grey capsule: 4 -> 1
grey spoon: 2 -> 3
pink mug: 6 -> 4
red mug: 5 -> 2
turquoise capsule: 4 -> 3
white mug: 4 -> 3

****************************************

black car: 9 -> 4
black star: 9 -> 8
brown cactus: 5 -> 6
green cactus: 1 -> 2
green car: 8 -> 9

****************************************

TASK INSTRUCTIONS: Copy the stretch of the records above that runs from the line with "grey spoon: 2 -> 3" through the line with "white mug: 4 -> 3". Both end lines belong in the copy, and nothing else does.

YOUR SOLUTION:
grey spoon: 2 -> 3
pink mug: 6 -> 4
red mug: 5 -> 2
turquoise capsule: 4 -> 3
white mug: 4 -> 3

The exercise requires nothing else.